In this exercise, the entries below include pictures. Repeat exactly the lines from the line with "SW1: switch (GND, LED_A) -> switch (EN0, GND)" to the line with "R3: 3.9k (GND, IC1/STAT)", including both, but without the pictures.

## STUDY MATERIAL:
════════

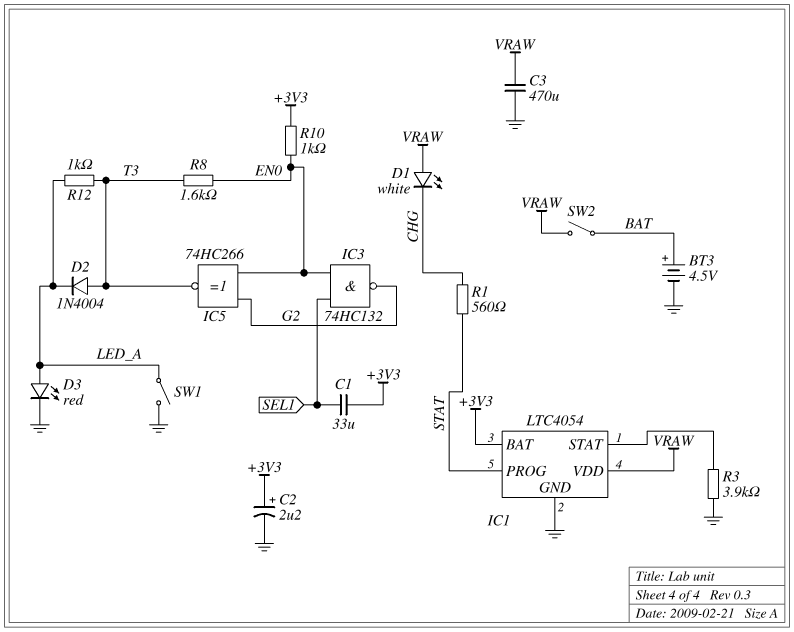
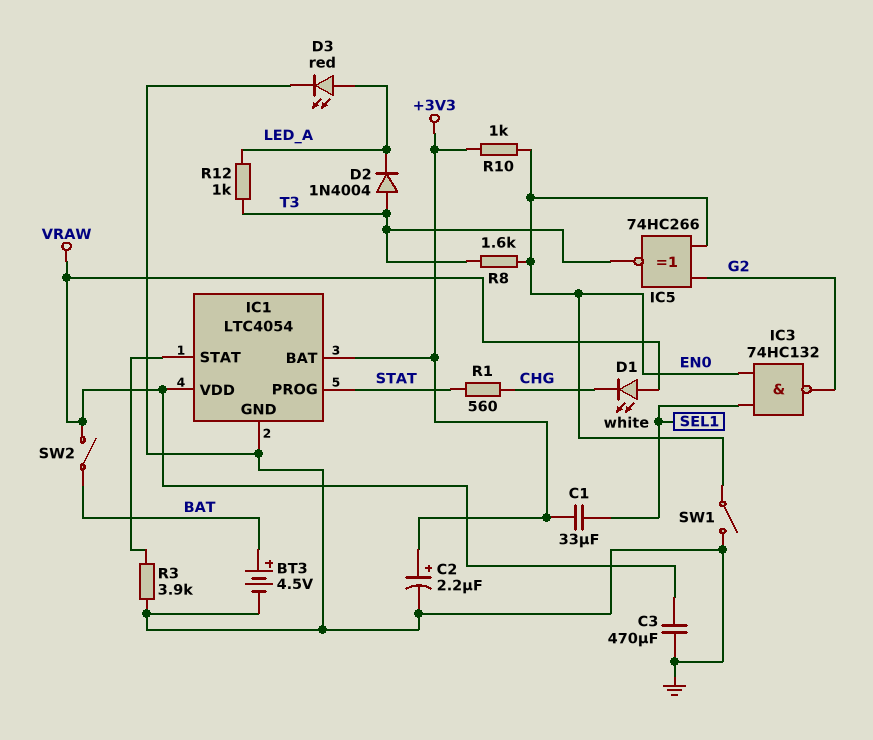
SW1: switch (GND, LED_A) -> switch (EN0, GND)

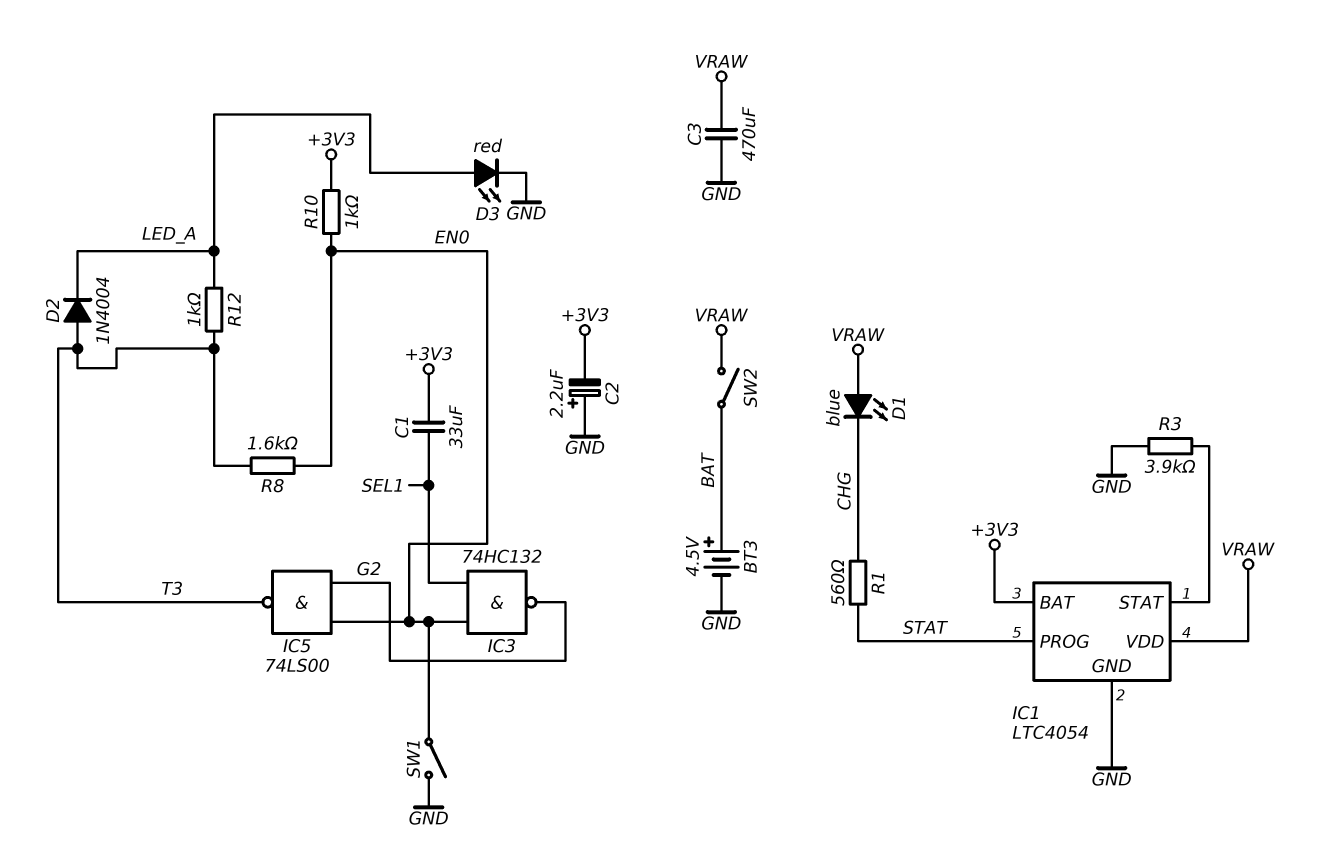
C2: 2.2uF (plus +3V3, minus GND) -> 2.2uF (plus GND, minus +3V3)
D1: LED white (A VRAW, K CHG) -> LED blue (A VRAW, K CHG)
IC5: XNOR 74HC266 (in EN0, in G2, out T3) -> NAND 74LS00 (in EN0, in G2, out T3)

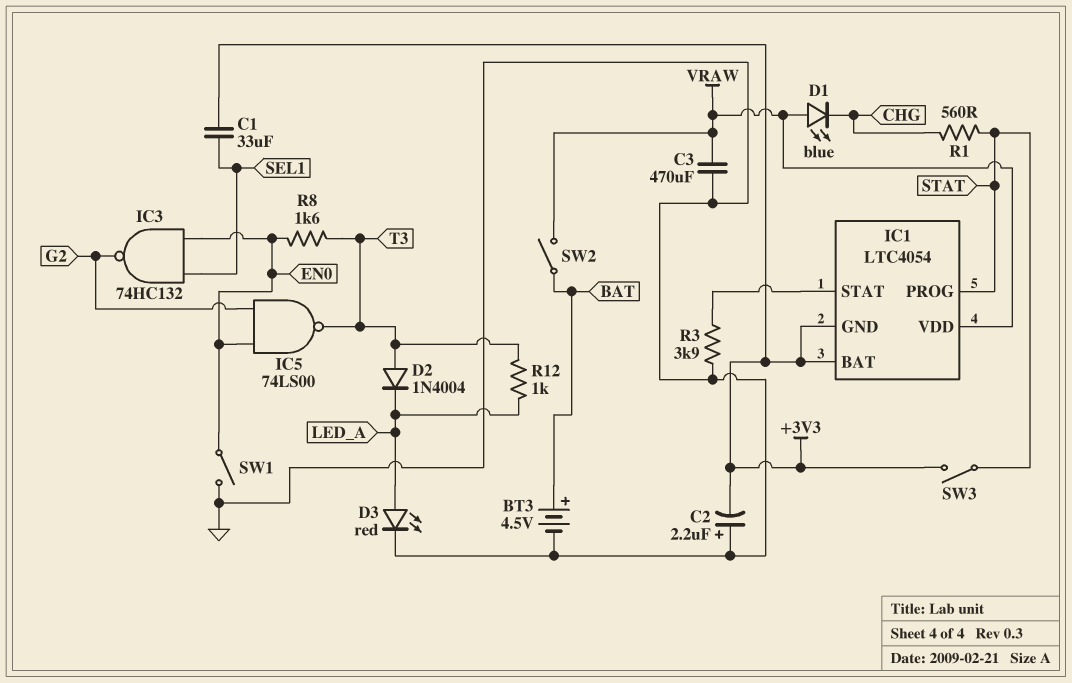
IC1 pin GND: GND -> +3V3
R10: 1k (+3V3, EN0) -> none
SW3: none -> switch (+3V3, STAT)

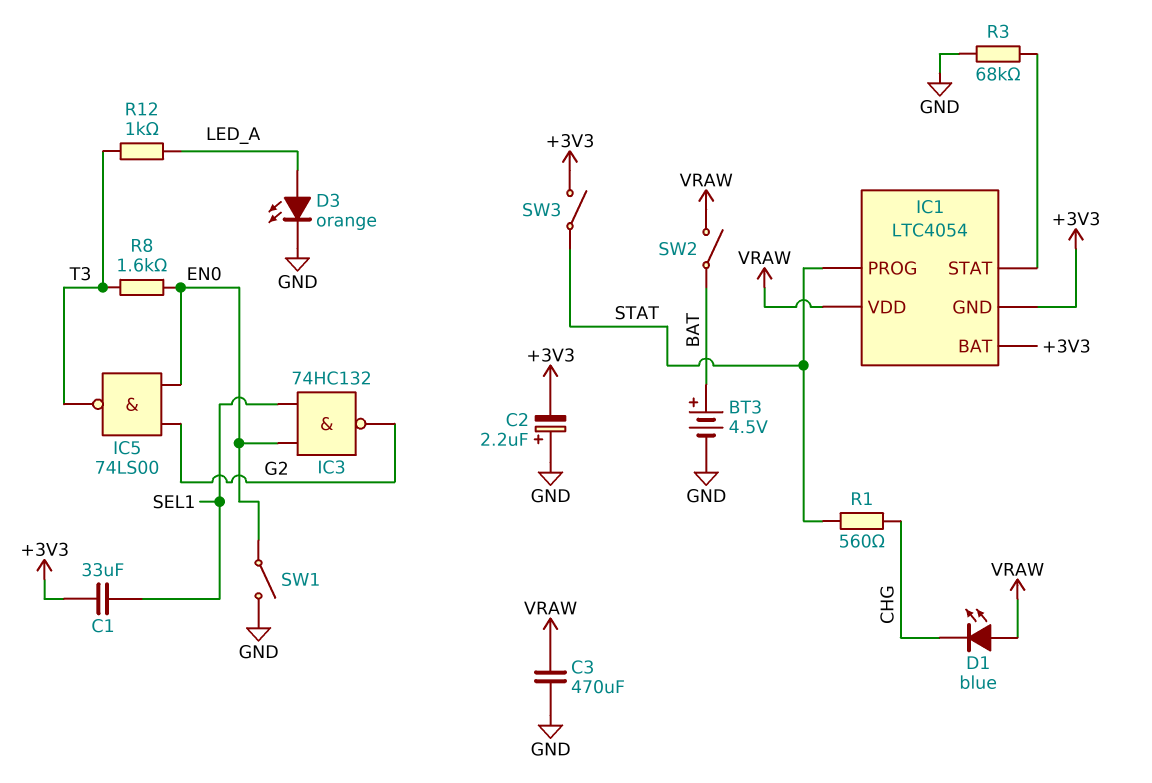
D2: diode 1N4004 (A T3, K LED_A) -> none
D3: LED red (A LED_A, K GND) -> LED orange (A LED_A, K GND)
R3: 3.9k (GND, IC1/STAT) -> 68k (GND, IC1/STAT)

════════

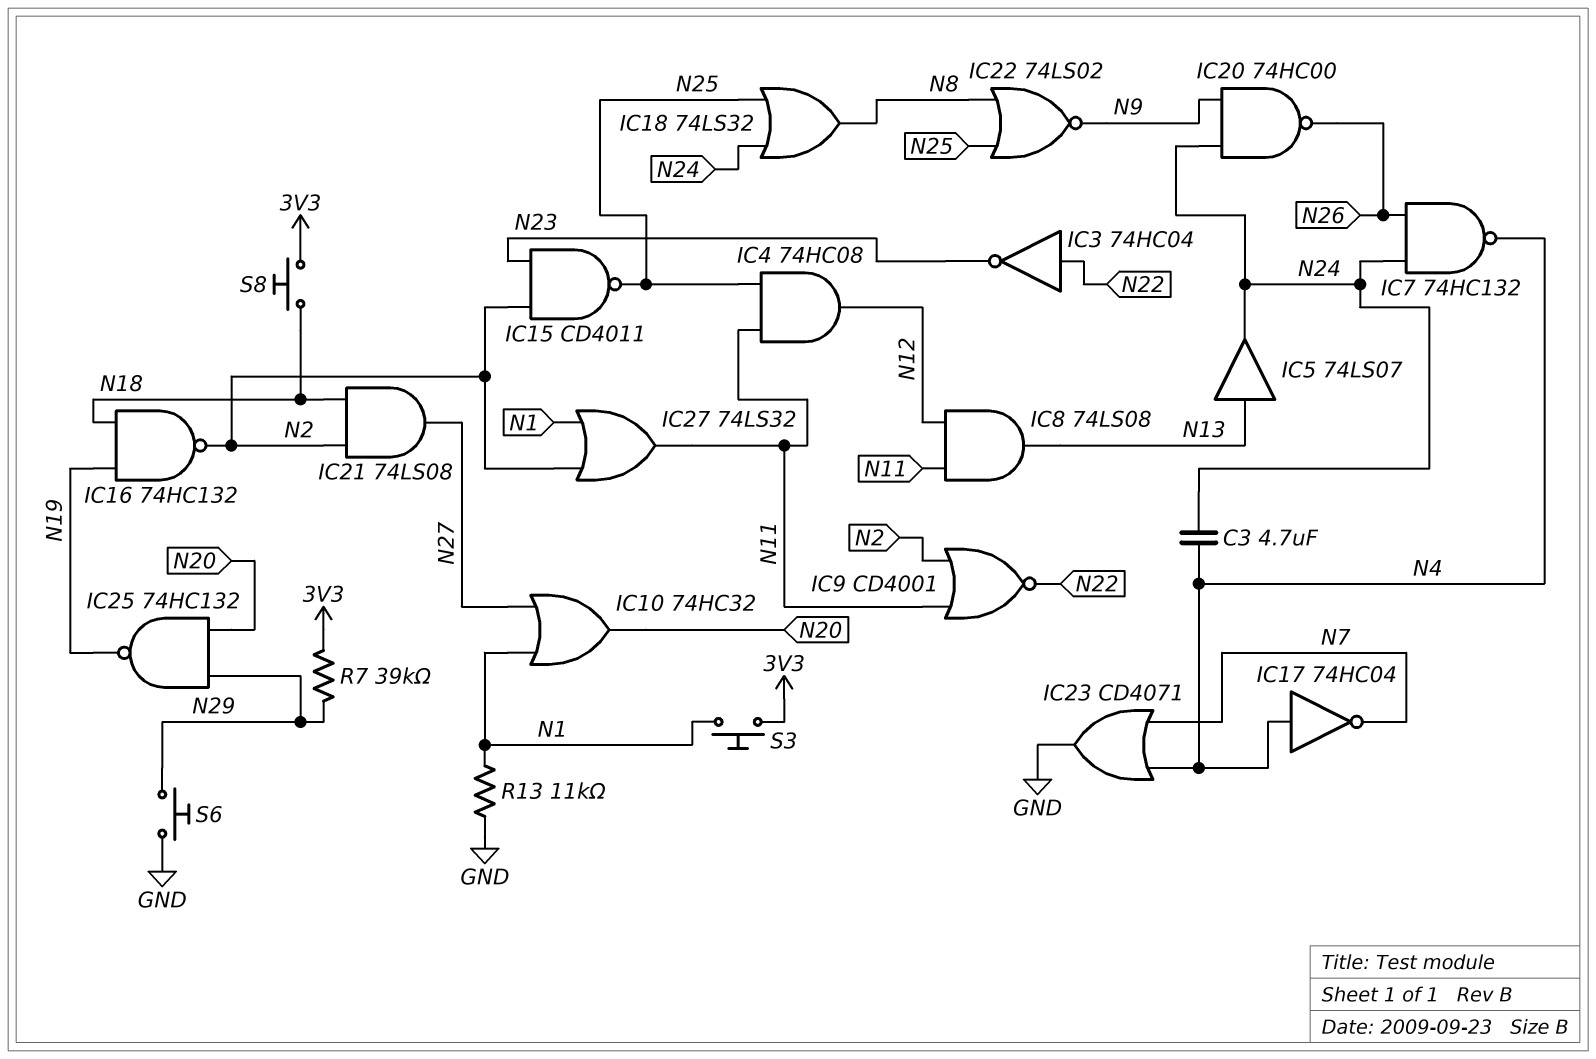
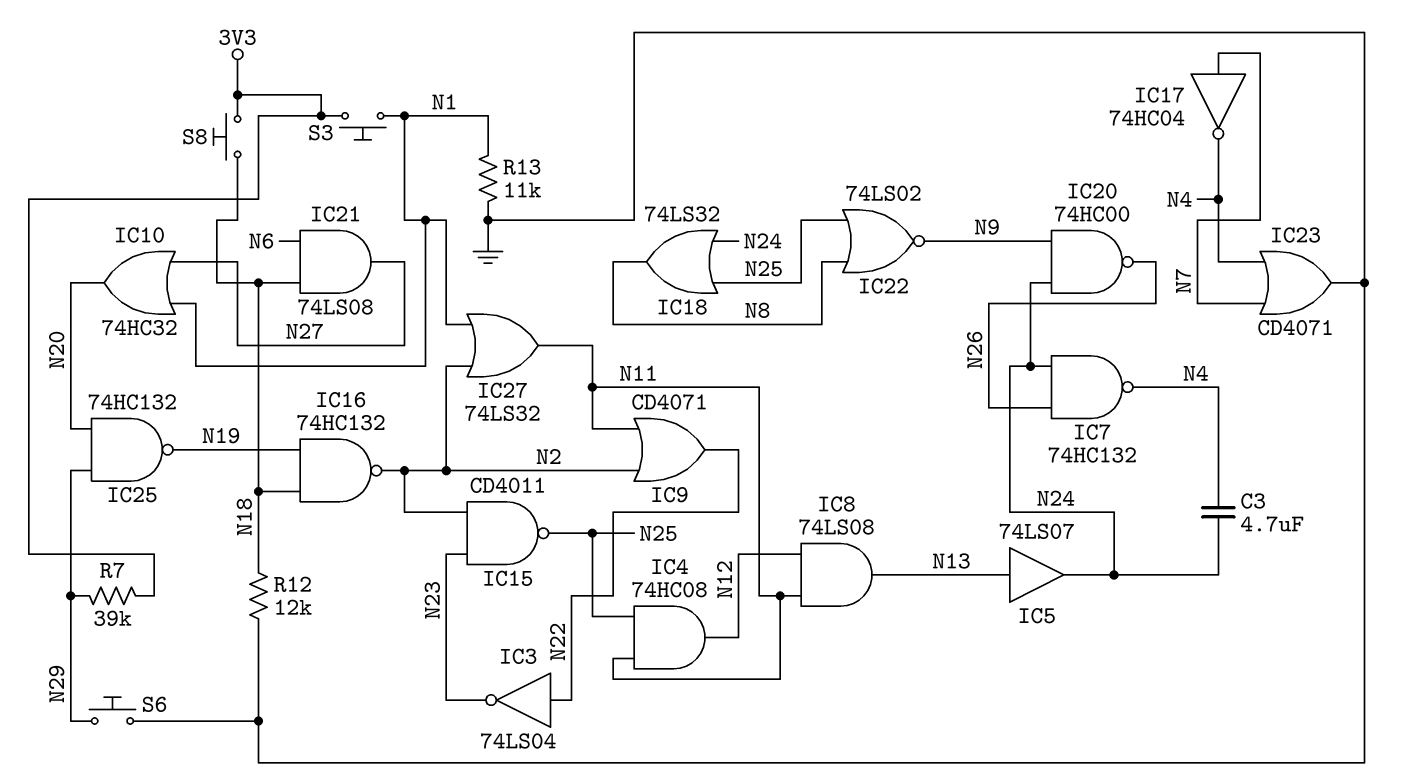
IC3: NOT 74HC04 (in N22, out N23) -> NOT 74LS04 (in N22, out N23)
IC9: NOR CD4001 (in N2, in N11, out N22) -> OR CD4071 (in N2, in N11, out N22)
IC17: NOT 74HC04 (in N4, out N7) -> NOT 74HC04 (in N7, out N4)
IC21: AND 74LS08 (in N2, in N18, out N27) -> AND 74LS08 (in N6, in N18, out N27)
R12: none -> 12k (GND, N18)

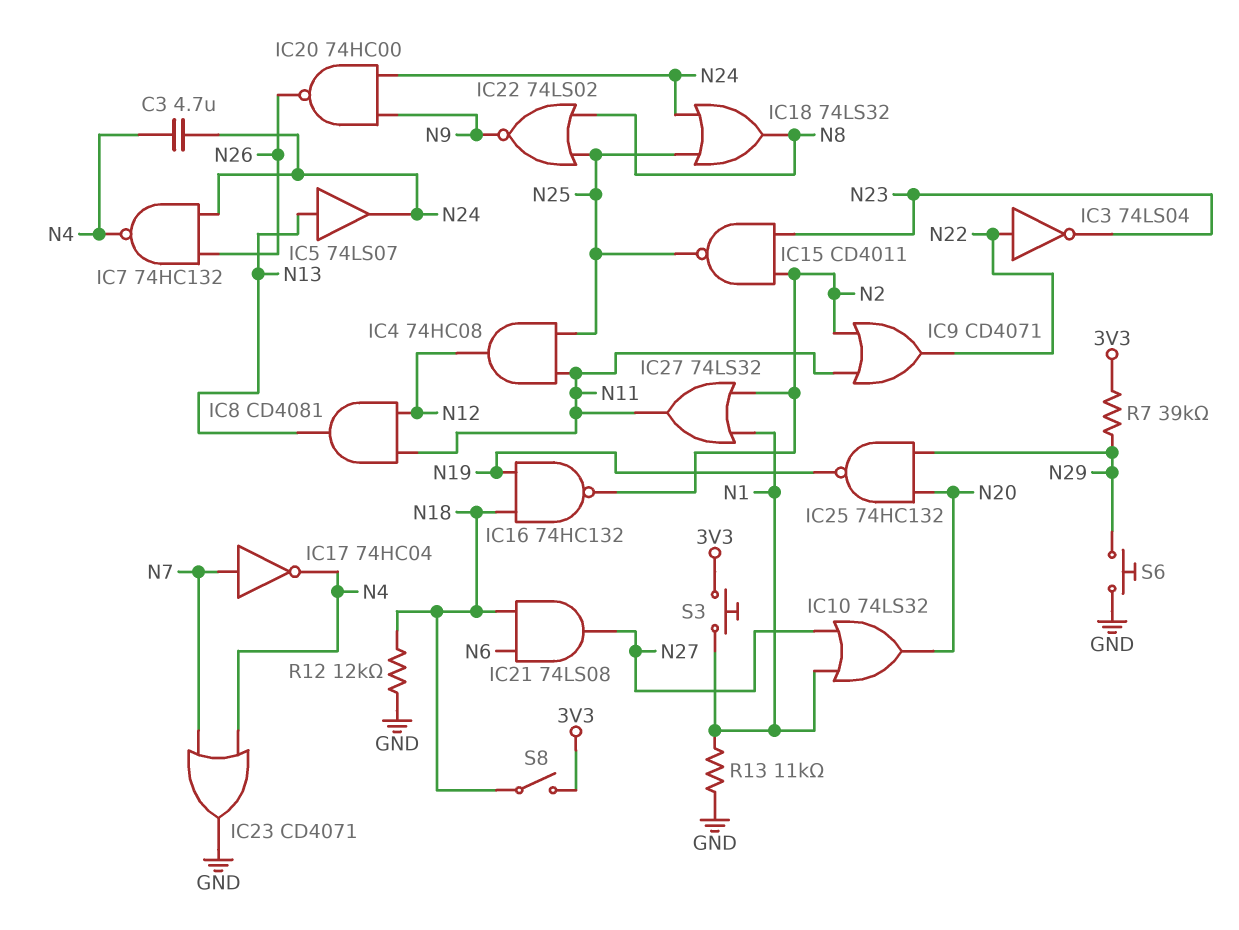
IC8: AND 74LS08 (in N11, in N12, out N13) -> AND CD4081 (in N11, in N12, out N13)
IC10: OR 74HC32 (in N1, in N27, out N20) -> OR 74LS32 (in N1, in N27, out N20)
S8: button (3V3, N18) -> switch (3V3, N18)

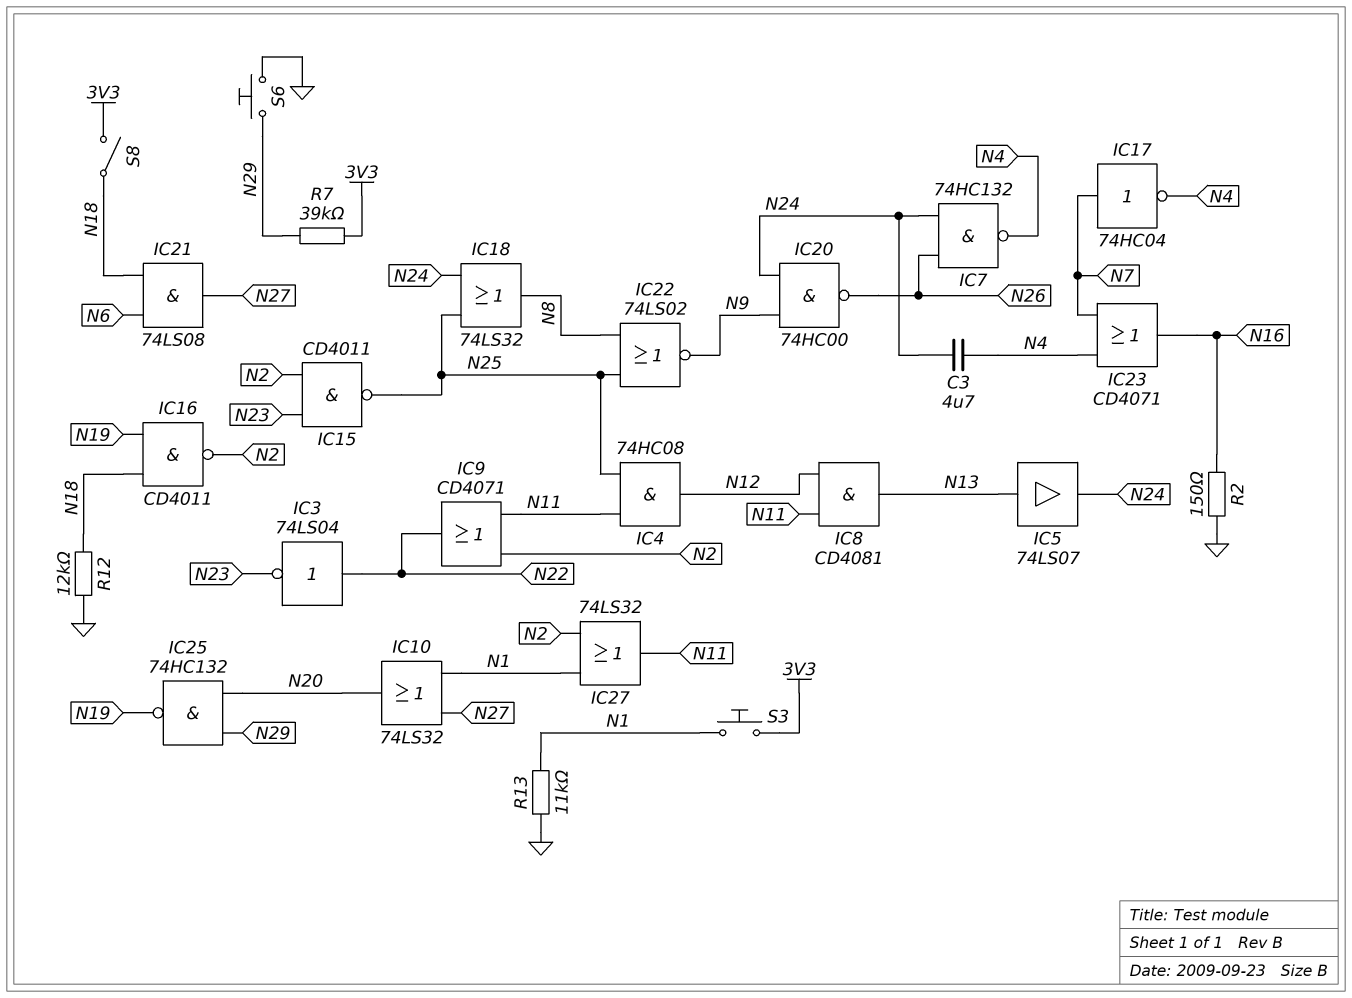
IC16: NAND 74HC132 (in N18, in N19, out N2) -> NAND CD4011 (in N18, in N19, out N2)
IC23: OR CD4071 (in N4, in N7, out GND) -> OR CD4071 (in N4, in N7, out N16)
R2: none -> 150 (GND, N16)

════════

## TASK OUTPUT:
SW1: switch (GND, LED_A) -> switch (EN0, GND)

C2: 2.2uF (plus +3V3, minus GND) -> 2.2uF (plus GND, minus +3V3)
D1: LED white (A VRAW, K CHG) -> LED blue (A VRAW, K CHG)
IC5: XNOR 74HC266 (in EN0, in G2, out T3) -> NAND 74LS00 (in EN0, in G2, out T3)

IC1 pin GND: GND -> +3V3
R10: 1k (+3V3, EN0) -> none
SW3: none -> switch (+3V3, STAT)

D2: diode 1N4004 (A T3, K LED_A) -> none
D3: LED red (A LED_A, K GND) -> LED orange (A LED_A, K GND)
R3: 3.9k (GND, IC1/STAT) -> 68k (GND, IC1/STAT)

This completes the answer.